### Your assignment
Which lines run from the line with "camera: 20 degrees left, 5 degrees down" through the line with "(494, 417) = (746, 454): white" in the entries below? Print them exactly, both ends included, and nothing more.

### Data for analysis
********************

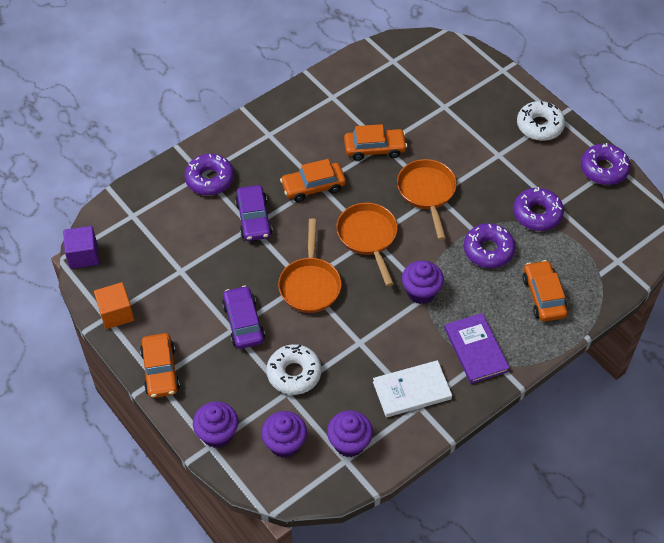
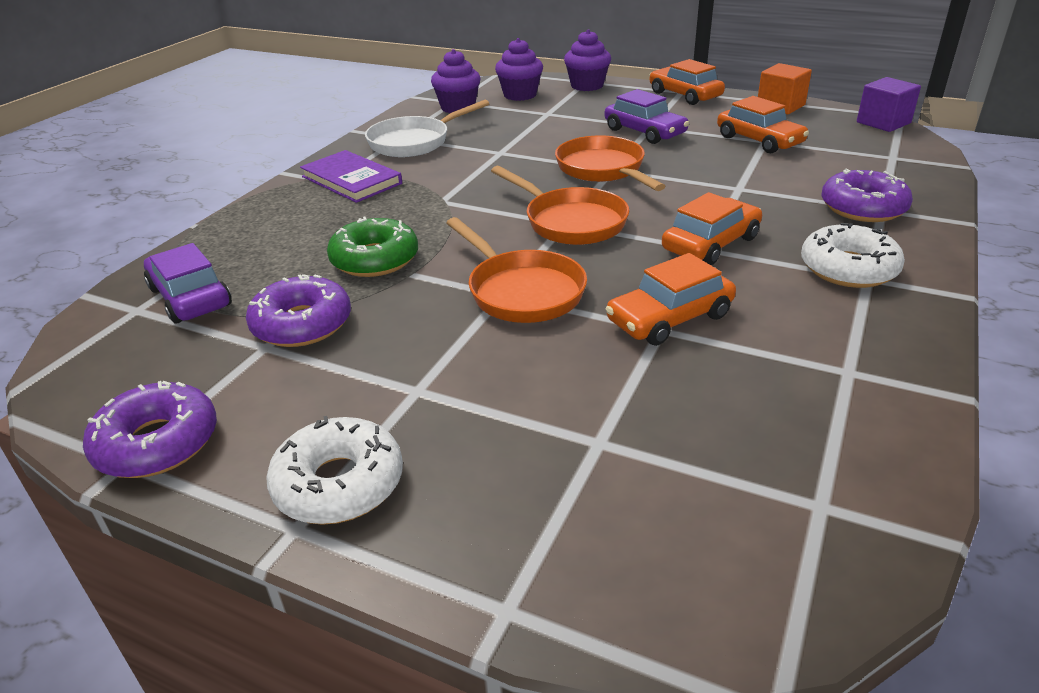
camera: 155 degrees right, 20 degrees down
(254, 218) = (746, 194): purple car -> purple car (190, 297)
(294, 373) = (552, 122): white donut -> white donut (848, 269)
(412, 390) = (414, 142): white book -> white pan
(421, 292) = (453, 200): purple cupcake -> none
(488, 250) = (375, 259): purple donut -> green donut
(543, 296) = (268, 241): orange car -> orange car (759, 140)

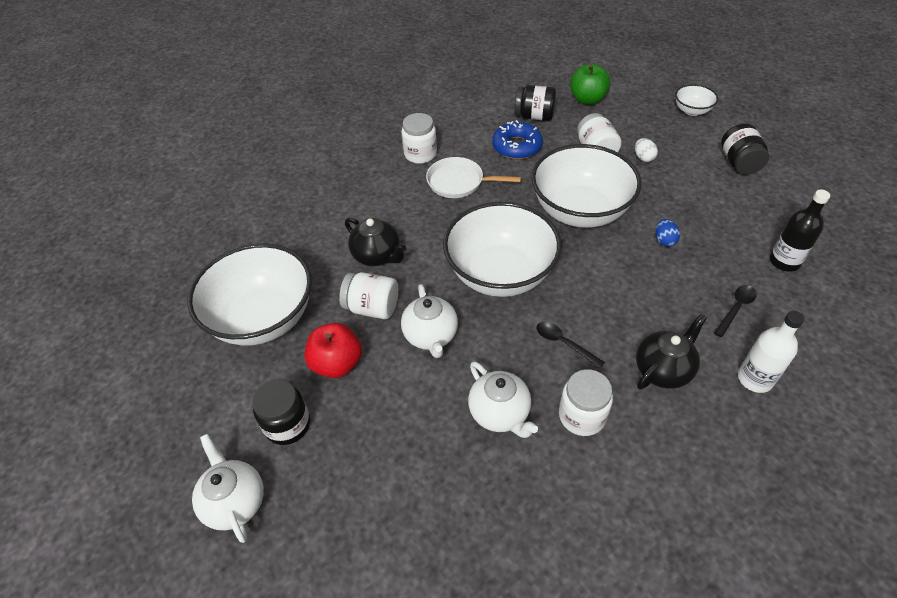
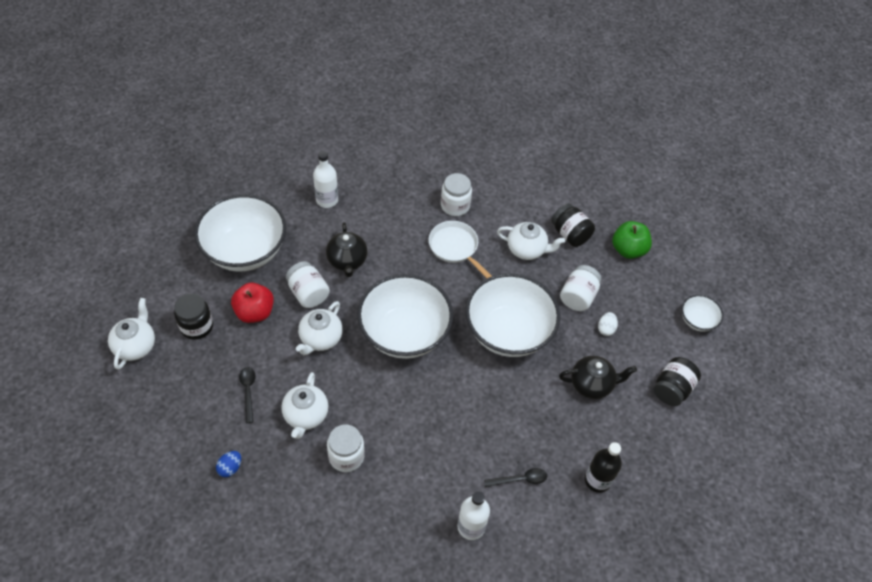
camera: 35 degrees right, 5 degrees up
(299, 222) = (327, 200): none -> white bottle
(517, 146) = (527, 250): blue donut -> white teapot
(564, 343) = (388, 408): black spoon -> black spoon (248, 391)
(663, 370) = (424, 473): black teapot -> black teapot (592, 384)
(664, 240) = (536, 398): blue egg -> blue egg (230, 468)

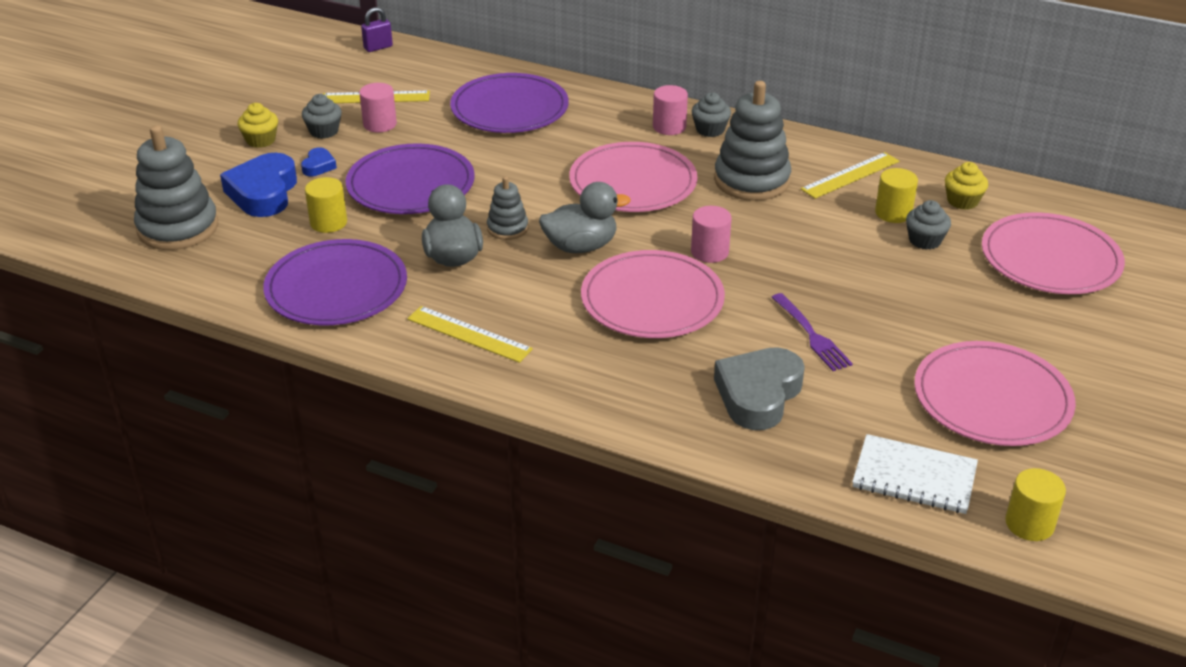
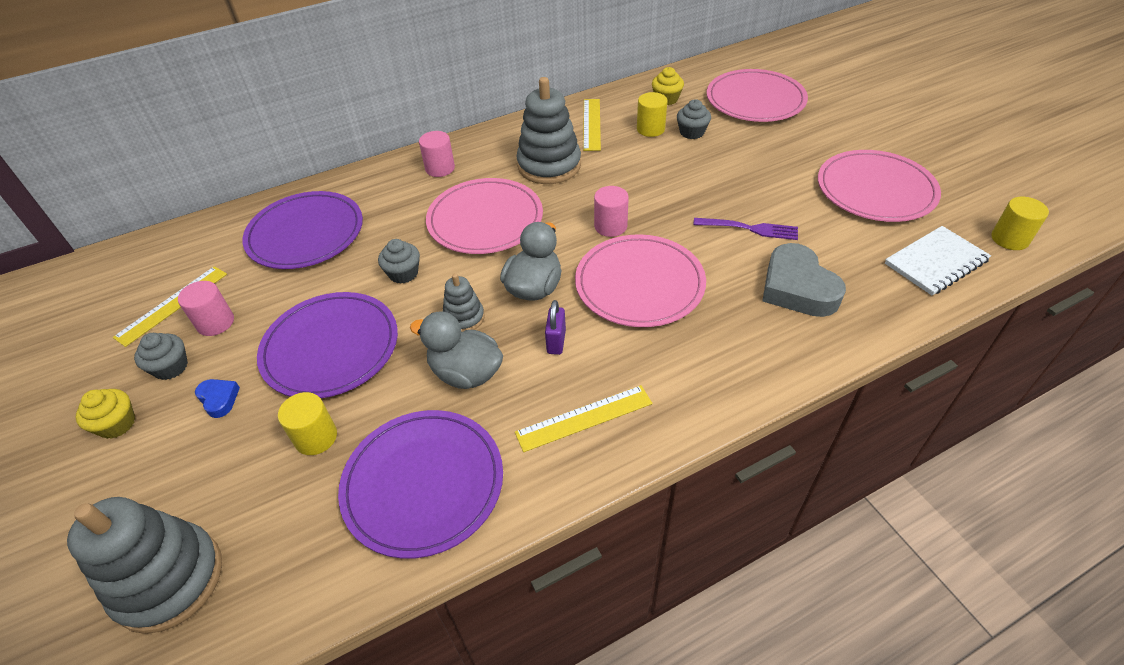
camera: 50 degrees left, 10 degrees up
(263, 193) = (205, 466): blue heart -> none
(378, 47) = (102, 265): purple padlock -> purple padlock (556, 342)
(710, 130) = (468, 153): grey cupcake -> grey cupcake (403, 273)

********************

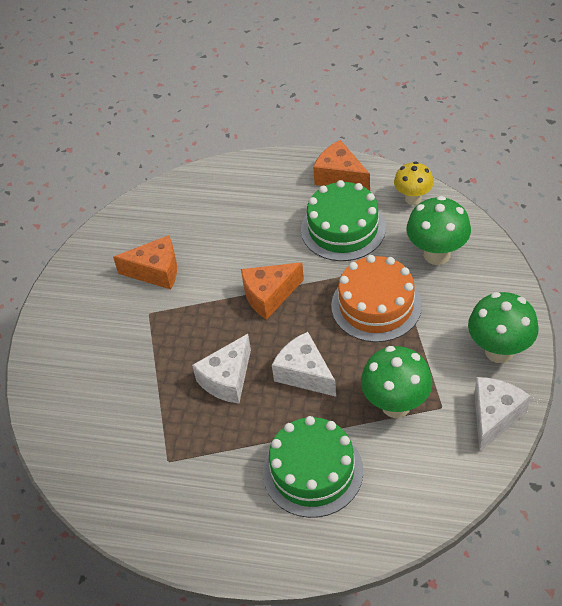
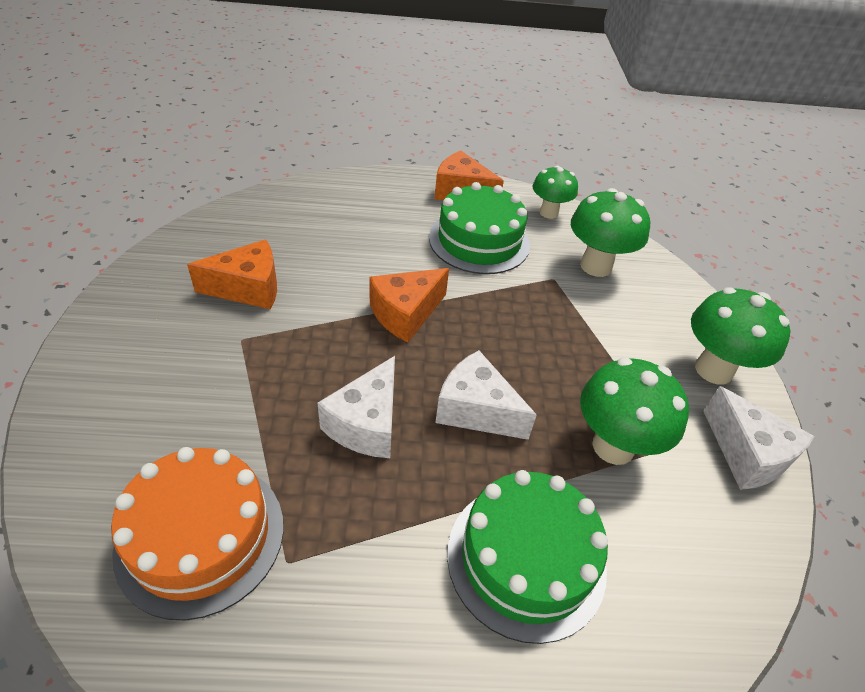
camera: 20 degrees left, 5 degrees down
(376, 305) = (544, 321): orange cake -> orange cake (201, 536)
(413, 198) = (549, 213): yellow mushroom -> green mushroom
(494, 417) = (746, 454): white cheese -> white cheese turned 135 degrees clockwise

********************

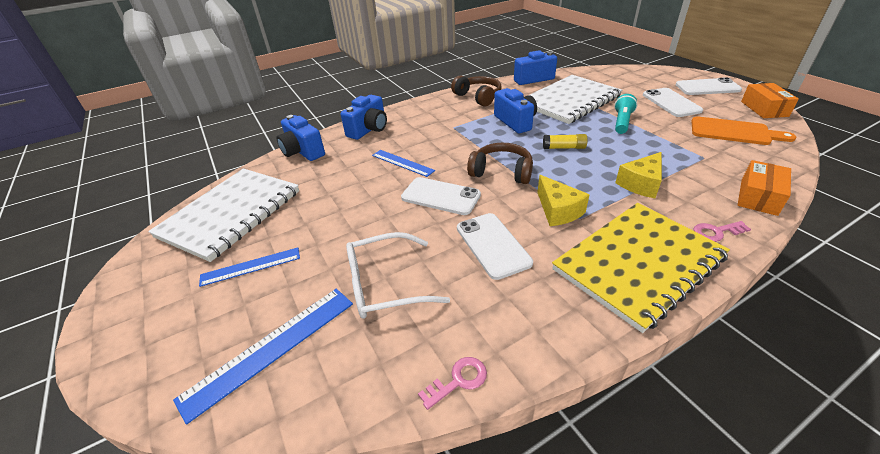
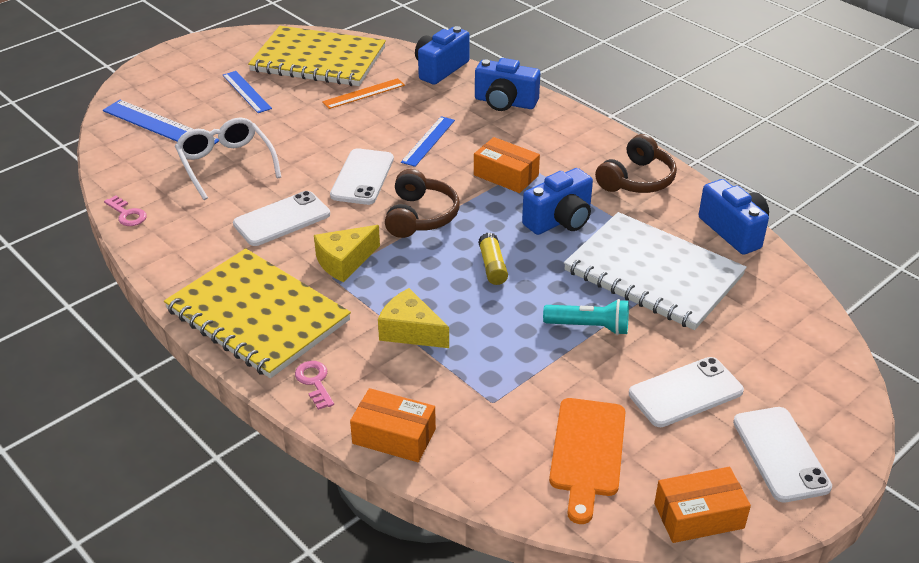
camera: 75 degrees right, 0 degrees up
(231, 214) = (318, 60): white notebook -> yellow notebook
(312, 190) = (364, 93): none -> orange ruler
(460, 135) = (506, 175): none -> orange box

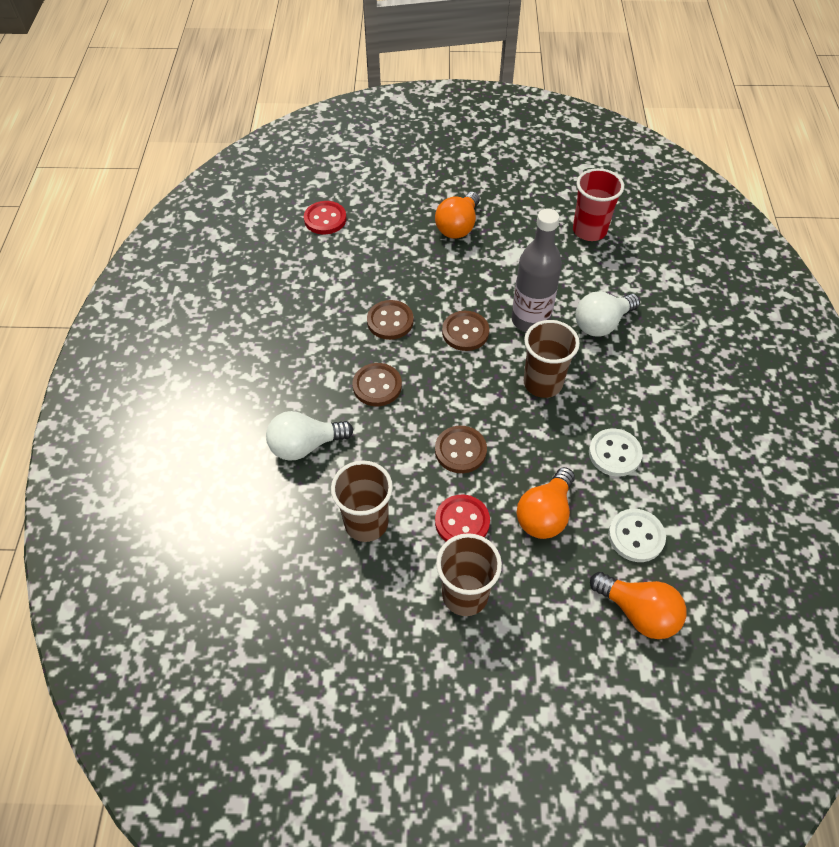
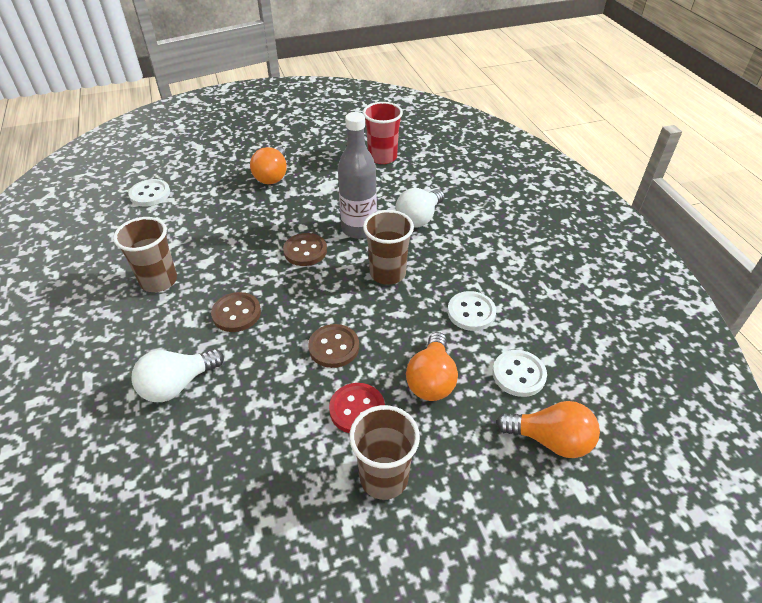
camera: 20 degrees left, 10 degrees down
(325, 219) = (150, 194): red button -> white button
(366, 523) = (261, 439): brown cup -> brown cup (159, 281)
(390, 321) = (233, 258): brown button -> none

********************

### Exercise response
camera: 20 degrees left, 5 degrees down
(376, 305) = (544, 321): orange cake -> orange cake (201, 536)
(413, 198) = (549, 213): yellow mushroom -> green mushroom
(494, 417) = (746, 454): white cheese -> white cheese turned 135 degrees clockwise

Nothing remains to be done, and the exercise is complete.